* [Problem to solve] Return the full listing exactly as it is written.

====== Data for this exercise ======

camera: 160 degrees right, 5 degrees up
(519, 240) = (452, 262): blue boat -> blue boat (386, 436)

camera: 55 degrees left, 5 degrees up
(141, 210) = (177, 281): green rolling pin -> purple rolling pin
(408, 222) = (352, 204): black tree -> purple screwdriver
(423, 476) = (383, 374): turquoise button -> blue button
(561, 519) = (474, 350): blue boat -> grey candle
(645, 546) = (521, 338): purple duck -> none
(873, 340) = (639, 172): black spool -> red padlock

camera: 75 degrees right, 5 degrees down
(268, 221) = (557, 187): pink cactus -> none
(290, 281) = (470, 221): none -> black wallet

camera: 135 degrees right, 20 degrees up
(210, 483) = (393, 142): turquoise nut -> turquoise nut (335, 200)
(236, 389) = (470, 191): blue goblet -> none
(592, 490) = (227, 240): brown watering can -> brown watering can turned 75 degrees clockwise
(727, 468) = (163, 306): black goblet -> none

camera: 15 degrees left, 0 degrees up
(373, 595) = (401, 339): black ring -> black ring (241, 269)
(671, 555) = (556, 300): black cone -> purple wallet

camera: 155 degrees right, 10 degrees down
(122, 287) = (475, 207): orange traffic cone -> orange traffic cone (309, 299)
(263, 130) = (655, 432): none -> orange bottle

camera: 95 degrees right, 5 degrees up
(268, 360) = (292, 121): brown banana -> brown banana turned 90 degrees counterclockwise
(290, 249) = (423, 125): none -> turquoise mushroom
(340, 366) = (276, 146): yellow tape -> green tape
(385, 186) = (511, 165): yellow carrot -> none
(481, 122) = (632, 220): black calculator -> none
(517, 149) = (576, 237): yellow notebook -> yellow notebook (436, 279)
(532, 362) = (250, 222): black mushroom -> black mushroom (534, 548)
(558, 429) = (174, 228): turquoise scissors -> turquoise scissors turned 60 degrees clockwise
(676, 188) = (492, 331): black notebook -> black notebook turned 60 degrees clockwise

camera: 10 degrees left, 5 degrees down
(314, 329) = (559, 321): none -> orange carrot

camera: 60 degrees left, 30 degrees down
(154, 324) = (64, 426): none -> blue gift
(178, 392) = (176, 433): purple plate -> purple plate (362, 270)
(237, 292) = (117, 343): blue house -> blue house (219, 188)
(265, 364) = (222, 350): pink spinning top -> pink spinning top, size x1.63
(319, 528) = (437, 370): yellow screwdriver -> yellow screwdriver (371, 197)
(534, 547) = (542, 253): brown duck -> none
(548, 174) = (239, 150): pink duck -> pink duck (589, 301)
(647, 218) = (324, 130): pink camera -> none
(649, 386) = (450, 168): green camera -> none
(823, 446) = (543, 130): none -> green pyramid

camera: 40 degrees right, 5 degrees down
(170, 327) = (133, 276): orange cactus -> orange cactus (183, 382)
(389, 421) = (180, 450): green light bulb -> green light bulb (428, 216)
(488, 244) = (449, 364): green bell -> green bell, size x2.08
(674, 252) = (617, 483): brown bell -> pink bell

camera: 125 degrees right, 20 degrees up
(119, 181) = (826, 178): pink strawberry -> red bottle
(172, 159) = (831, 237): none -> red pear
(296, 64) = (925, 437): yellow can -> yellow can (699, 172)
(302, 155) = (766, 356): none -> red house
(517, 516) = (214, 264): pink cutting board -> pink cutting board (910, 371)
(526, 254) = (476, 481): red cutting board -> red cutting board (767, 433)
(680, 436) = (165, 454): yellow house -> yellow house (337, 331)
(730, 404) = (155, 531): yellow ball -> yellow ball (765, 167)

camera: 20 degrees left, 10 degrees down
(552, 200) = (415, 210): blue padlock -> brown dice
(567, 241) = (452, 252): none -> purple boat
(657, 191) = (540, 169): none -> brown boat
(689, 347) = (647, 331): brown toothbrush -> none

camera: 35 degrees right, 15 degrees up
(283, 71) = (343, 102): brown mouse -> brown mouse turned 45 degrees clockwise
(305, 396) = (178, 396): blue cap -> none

======

* [Result of the task]
camera: 160 degrees right, 5 degrees up
(519, 240) = (452, 262): blue boat -> blue boat (386, 436)

camera: 55 degrees left, 5 degrees up
(141, 210) = (177, 281): green rolling pin -> purple rolling pin
(408, 222) = (352, 204): black tree -> purple screwdriver
(423, 476) = (383, 374): turquoise button -> blue button
(561, 519) = (474, 350): blue boat -> grey candle
(645, 546) = (521, 338): purple duck -> none
(873, 340) = (639, 172): black spool -> red padlock

camera: 75 degrees right, 5 degrees down
(268, 221) = (557, 187): pink cactus -> none
(290, 281) = (470, 221): none -> black wallet

camera: 135 degrees right, 20 degrees up
(210, 483) = (393, 142): turquoise nut -> turquoise nut (335, 200)
(236, 389) = (470, 191): blue goblet -> none
(592, 490) = (227, 240): brown watering can -> brown watering can turned 75 degrees clockwise
(727, 468) = (163, 306): black goblet -> none

camera: 15 degrees left, 0 degrees up
(373, 595) = (401, 339): black ring -> black ring (241, 269)
(671, 555) = (556, 300): black cone -> purple wallet

camera: 155 degrees right, 10 degrees down
(122, 287) = (475, 207): orange traffic cone -> orange traffic cone (309, 299)
(263, 130) = (655, 432): none -> orange bottle

camera: 95 degrees right, 5 degrees up
(268, 360) = (292, 121): brown banana -> brown banana turned 90 degrees counterclockwise
(290, 249) = (423, 125): none -> turquoise mushroom
(340, 366) = (276, 146): yellow tape -> green tape
(385, 186) = (511, 165): yellow carrot -> none
(481, 122) = (632, 220): black calculator -> none
(517, 149) = (576, 237): yellow notebook -> yellow notebook (436, 279)
(532, 362) = (250, 222): black mushroom -> black mushroom (534, 548)
(558, 429) = (174, 228): turquoise scissors -> turquoise scissors turned 60 degrees clockwise
(676, 188) = (492, 331): black notebook -> black notebook turned 60 degrees clockwise

camera: 10 degrees left, 5 degrees down
(314, 329) = (559, 321): none -> orange carrot

camera: 60 degrees left, 30 degrees down
(154, 324) = (64, 426): none -> blue gift
(178, 392) = (176, 433): purple plate -> purple plate (362, 270)
(237, 292) = (117, 343): blue house -> blue house (219, 188)
(265, 364) = (222, 350): pink spinning top -> pink spinning top, size x1.63
(319, 528) = (437, 370): yellow screwdriver -> yellow screwdriver (371, 197)
(534, 547) = (542, 253): brown duck -> none
(548, 174) = (239, 150): pink duck -> pink duck (589, 301)
(647, 218) = (324, 130): pink camera -> none
(649, 386) = (450, 168): green camera -> none
(823, 446) = (543, 130): none -> green pyramid

camera: 40 degrees right, 5 degrees down
(170, 327) = (133, 276): orange cactus -> orange cactus (183, 382)
(389, 421) = (180, 450): green light bulb -> green light bulb (428, 216)
(488, 244) = (449, 364): green bell -> green bell, size x2.08
(674, 252) = (617, 483): brown bell -> pink bell

camera: 125 degrees right, 20 degrees up
(119, 181) = (826, 178): pink strawberry -> red bottle
(172, 159) = (831, 237): none -> red pear
(296, 64) = (925, 437): yellow can -> yellow can (699, 172)
(302, 155) = (766, 356): none -> red house
(517, 516) = (214, 264): pink cutting board -> pink cutting board (910, 371)
(526, 254) = (476, 481): red cutting board -> red cutting board (767, 433)
(680, 436) = (165, 454): yellow house -> yellow house (337, 331)
(730, 404) = (155, 531): yellow ball -> yellow ball (765, 167)

camera: 20 degrees left, 10 degrees down
(552, 200) = (415, 210): blue padlock -> brown dice
(567, 241) = (452, 252): none -> purple boat
(657, 191) = (540, 169): none -> brown boat
(689, 347) = (647, 331): brown toothbrush -> none

camera: 35 degrees right, 15 degrees up
(283, 71) = (343, 102): brown mouse -> brown mouse turned 45 degrees clockwise
(305, 396) = (178, 396): blue cap -> none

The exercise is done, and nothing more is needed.